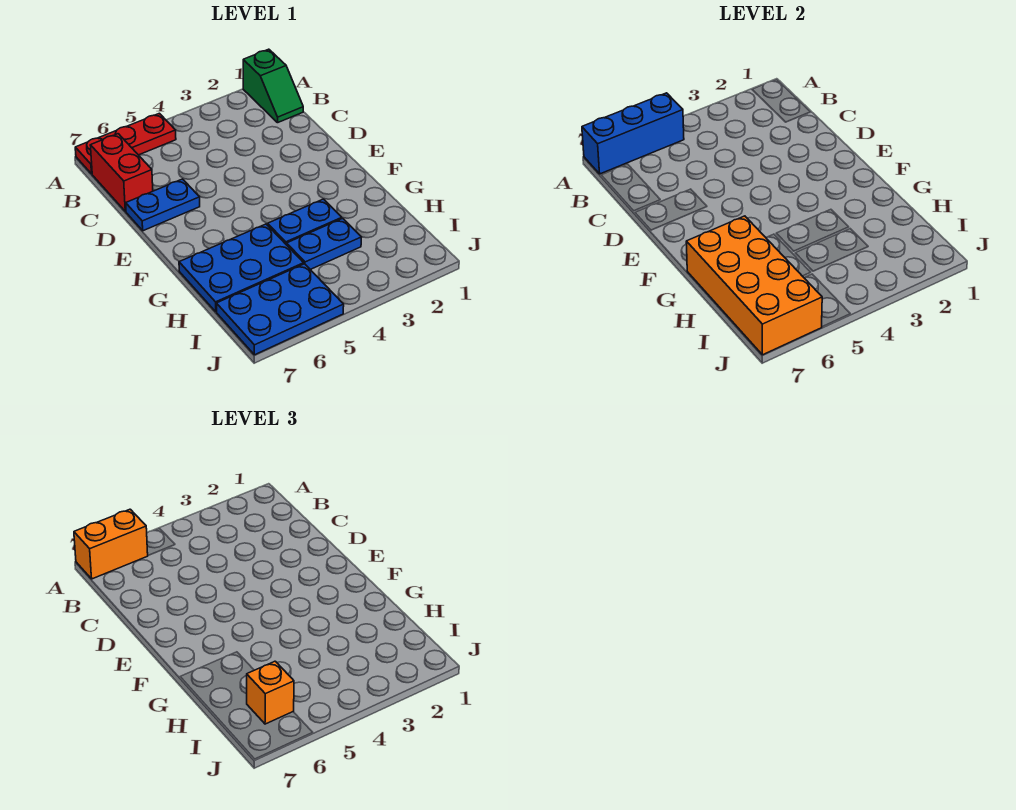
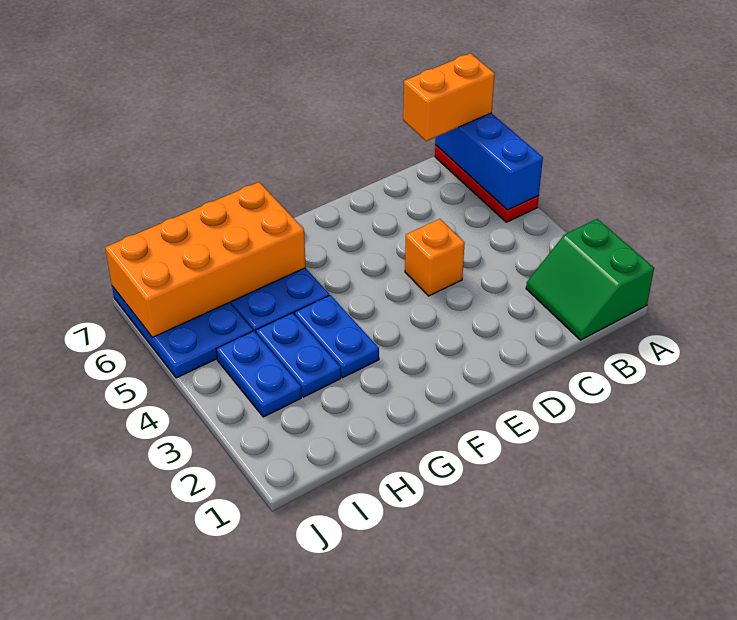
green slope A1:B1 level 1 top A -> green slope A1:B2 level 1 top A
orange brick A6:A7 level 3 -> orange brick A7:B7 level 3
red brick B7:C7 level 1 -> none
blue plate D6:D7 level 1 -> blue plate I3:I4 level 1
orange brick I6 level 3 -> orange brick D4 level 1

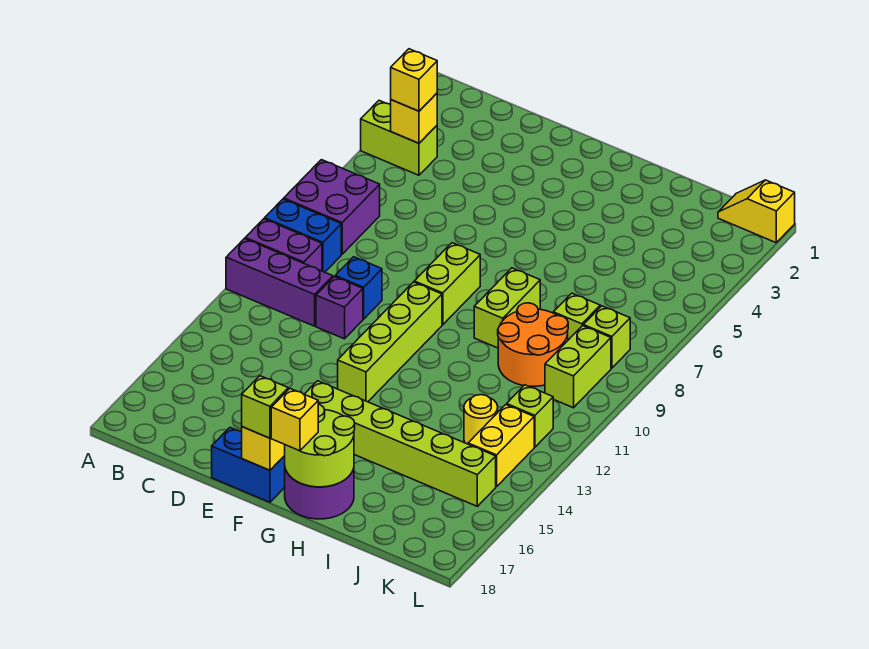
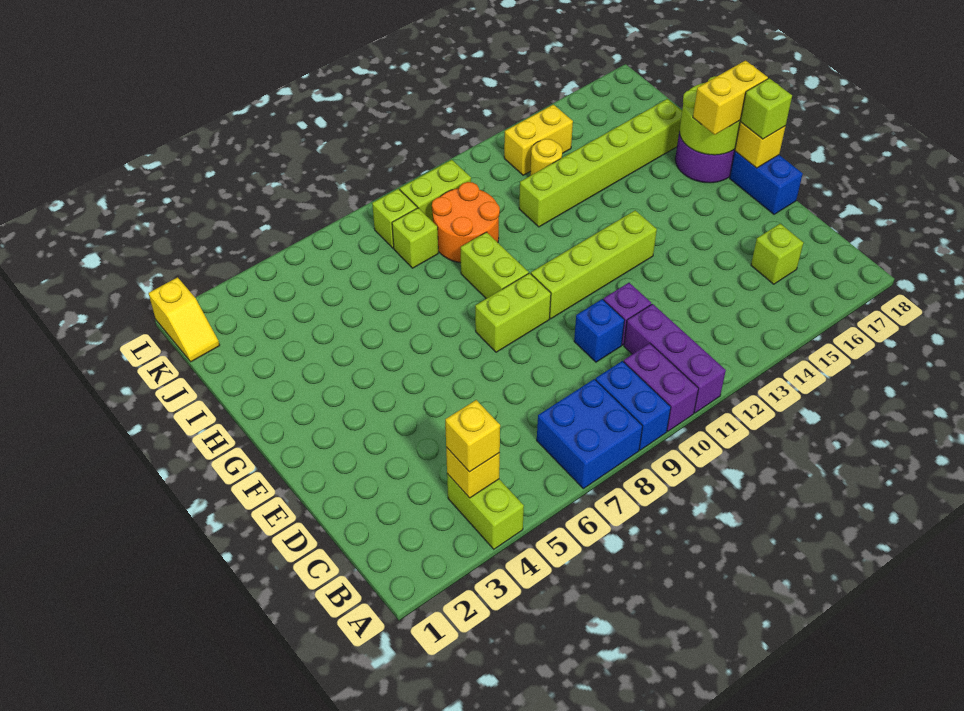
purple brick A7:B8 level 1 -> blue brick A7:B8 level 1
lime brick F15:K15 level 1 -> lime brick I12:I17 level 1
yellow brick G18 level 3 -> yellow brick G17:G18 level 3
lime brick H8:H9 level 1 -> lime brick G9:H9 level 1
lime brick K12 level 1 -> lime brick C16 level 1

================================

**WHAT THE TASK REQUIRES**
Each line of the data that has the string "brick" should be returned.

**RESPONSE**
orange brick A6:A7 level 3 -> orange brick A7:B7 level 3
red brick B7:C7 level 1 -> none
orange brick I6 level 3 -> orange brick D4 level 1
purple brick A7:B8 level 1 -> blue brick A7:B8 level 1
lime brick F15:K15 level 1 -> lime brick I12:I17 level 1
yellow brick G18 level 3 -> yellow brick G17:G18 level 3
lime brick H8:H9 level 1 -> lime brick G9:H9 level 1
lime brick K12 level 1 -> lime brick C16 level 1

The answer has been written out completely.